--- START ---
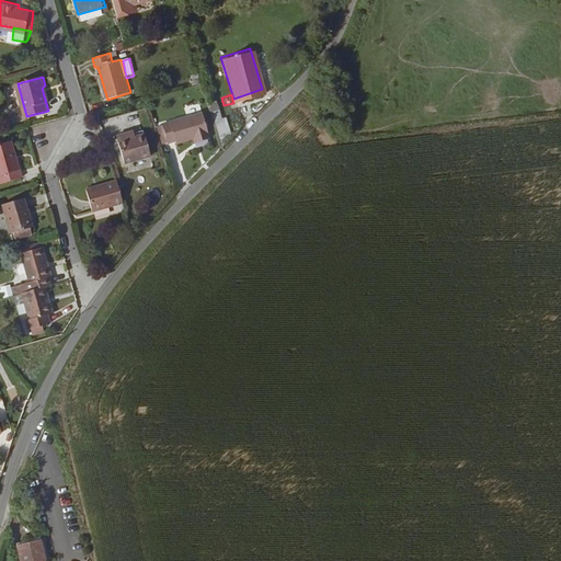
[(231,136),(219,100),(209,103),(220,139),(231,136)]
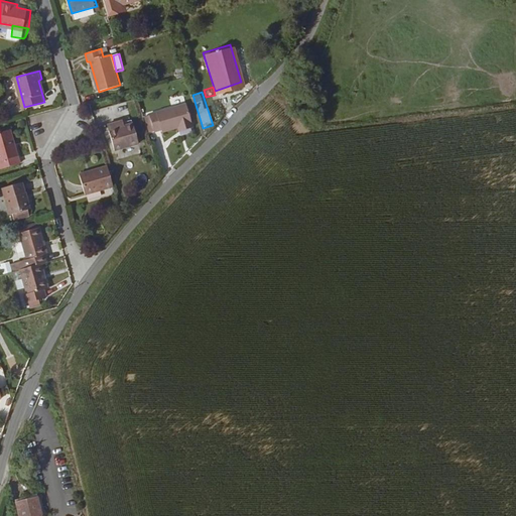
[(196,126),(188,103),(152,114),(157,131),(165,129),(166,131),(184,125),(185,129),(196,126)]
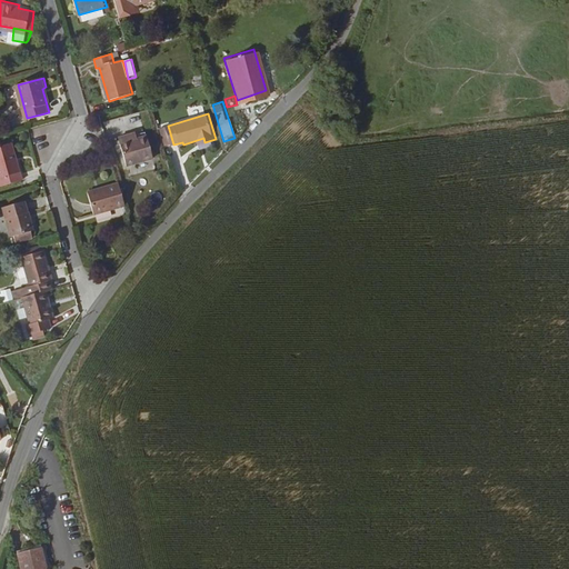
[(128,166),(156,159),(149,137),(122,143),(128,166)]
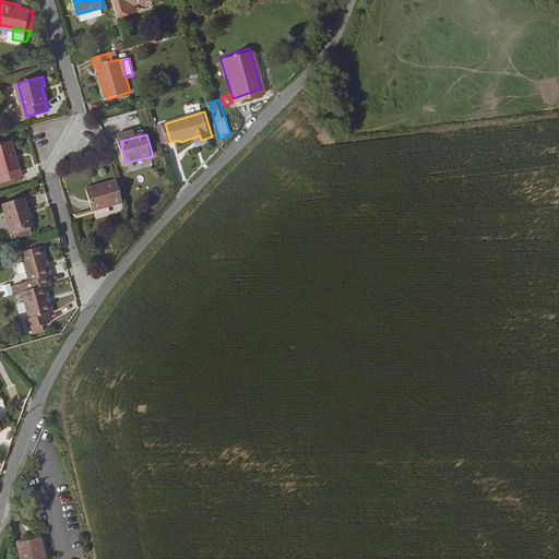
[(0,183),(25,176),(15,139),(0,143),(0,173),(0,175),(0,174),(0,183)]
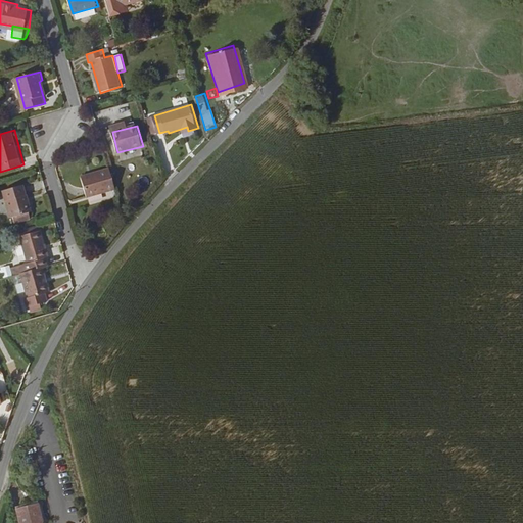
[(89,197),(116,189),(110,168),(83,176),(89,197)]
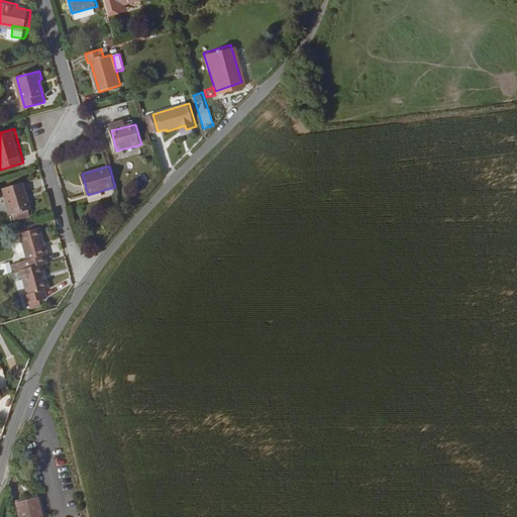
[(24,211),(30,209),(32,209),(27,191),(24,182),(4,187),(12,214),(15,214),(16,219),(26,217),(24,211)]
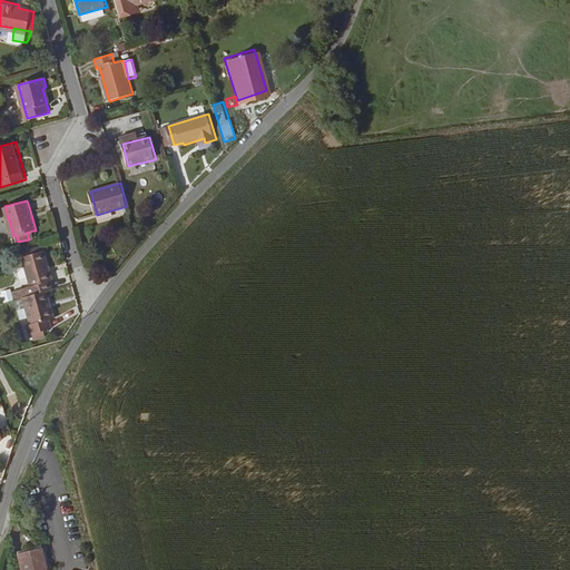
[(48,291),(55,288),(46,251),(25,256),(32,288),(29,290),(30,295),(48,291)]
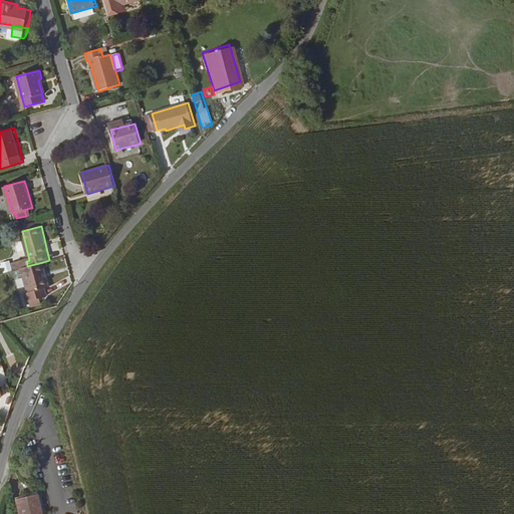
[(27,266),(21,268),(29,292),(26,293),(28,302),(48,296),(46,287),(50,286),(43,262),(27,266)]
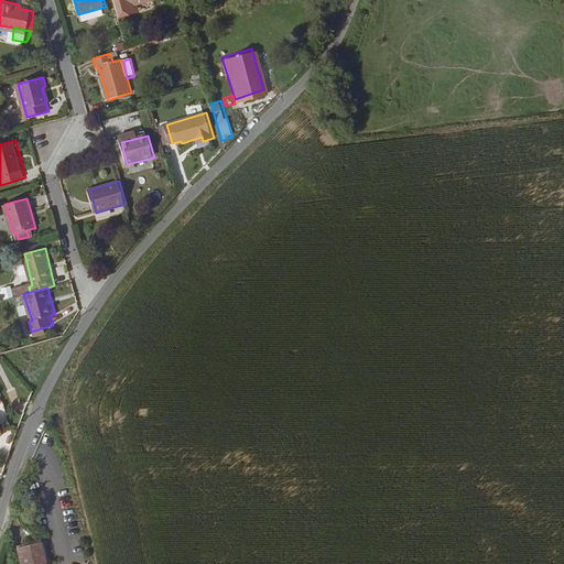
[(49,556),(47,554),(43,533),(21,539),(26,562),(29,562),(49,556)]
--- END ---
--- START ---
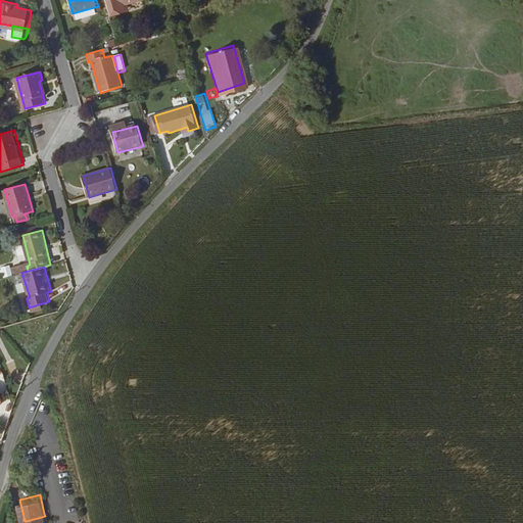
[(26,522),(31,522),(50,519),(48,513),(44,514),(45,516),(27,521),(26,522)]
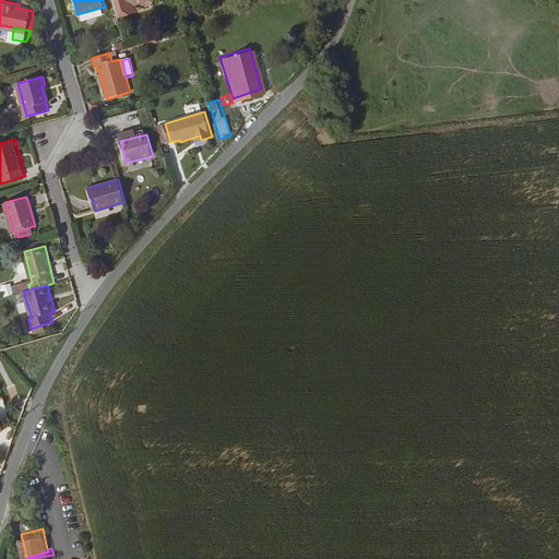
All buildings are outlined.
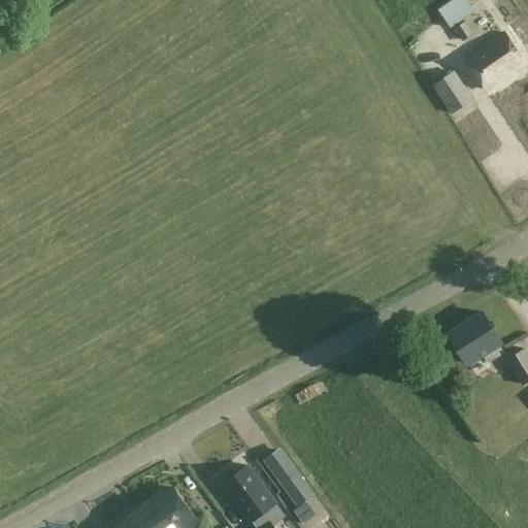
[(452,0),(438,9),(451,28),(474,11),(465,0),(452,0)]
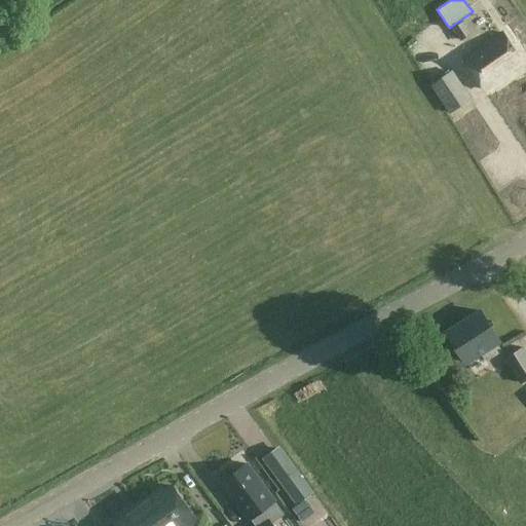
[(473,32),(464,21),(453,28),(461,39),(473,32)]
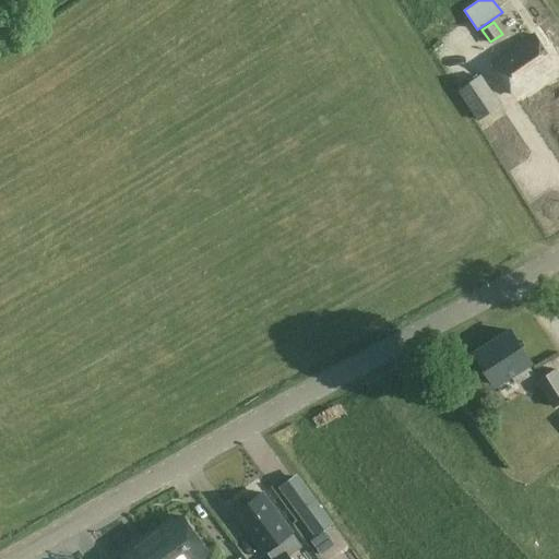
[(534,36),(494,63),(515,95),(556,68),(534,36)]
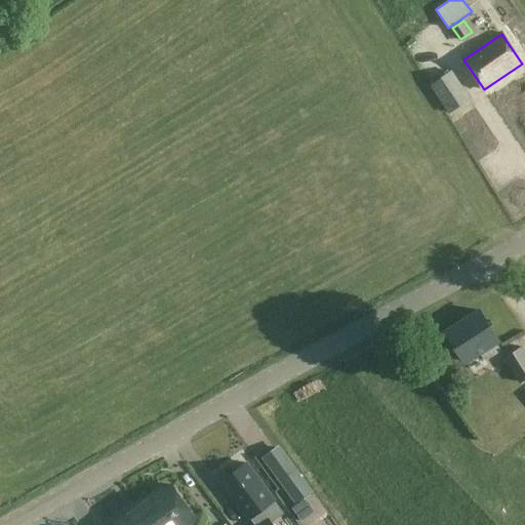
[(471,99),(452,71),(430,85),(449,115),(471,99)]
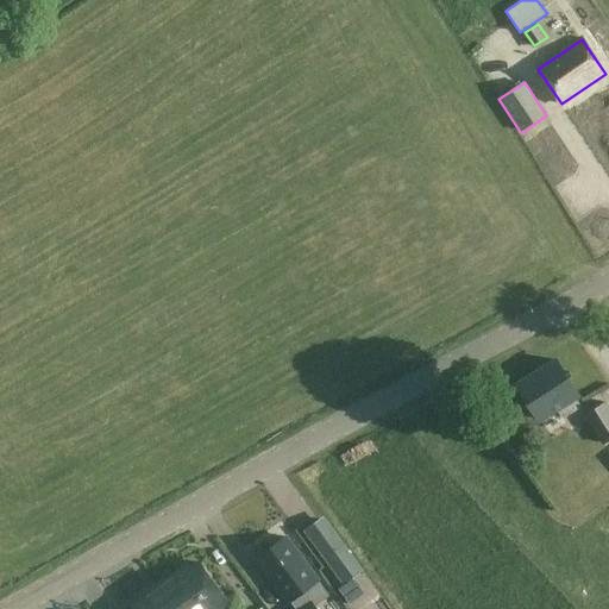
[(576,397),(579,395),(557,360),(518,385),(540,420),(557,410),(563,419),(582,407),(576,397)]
--- END ---
--- START ---
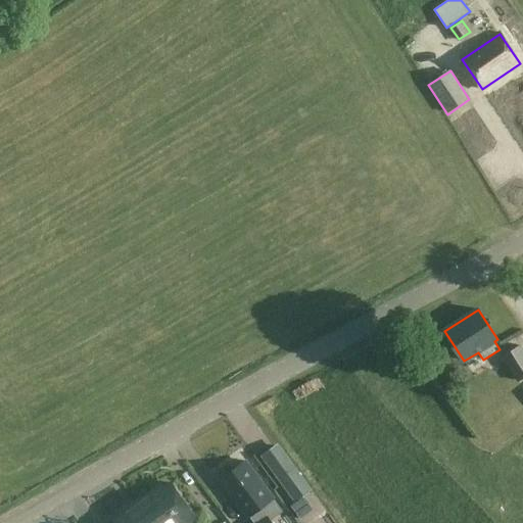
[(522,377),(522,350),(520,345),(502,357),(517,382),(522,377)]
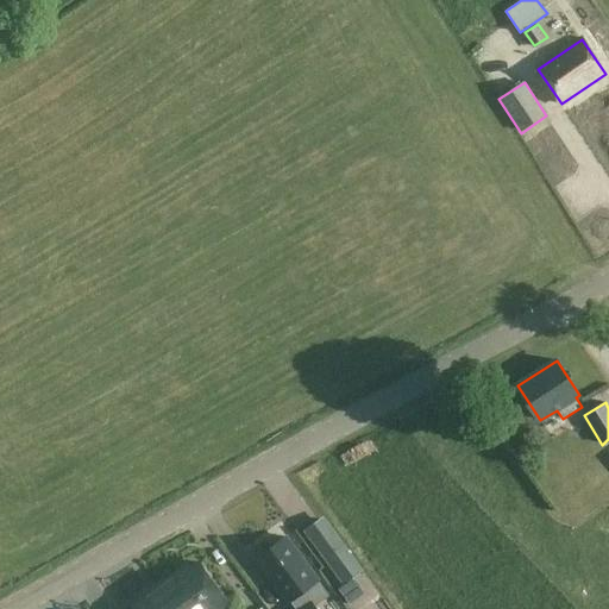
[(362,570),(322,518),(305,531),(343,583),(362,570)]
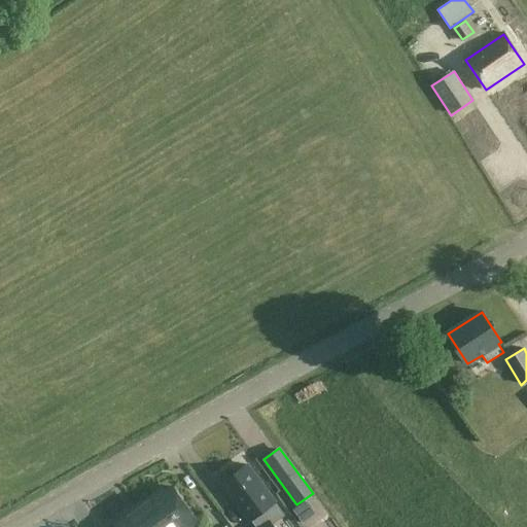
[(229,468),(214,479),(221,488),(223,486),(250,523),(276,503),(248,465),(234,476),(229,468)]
--- END ---
• _Task item_
Your reply should hold nothing but the lines above, from the one containing "[(231,136),(219,100),(209,103),(220,139),(231,136)]" to the one containing "[(49,556),(47,554),(43,533),(21,539),(26,562),(29,562),(49,556)]", reproduced exactly minus the pictures.

• _Your response_
[(231,136),(219,100),(209,103),(220,139),(231,136)]
[(196,126),(188,103),(152,114),(157,131),(165,129),(166,131),(184,125),(185,129),(196,126)]
[(128,166),(156,159),(149,137),(122,143),(128,166)]
[(0,183),(25,176),(15,139),(0,143),(0,173),(0,175),(0,174),(0,183)]
[(89,197),(116,189),(110,168),(83,176),(89,197)]
[(24,211),(30,209),(32,209),(27,191),(24,182),(4,187),(12,214),(15,214),(16,219),(26,217),(24,211)]
[(48,291),(55,288),(46,251),(25,256),(32,288),(29,290),(30,295),(48,291)]
[(27,266),(21,268),(29,292),(26,293),(28,302),(48,296),(46,287),(50,286),(43,262),(27,266)]
[(49,556),(47,554),(43,533),(21,539),(26,562),(29,562),(49,556)]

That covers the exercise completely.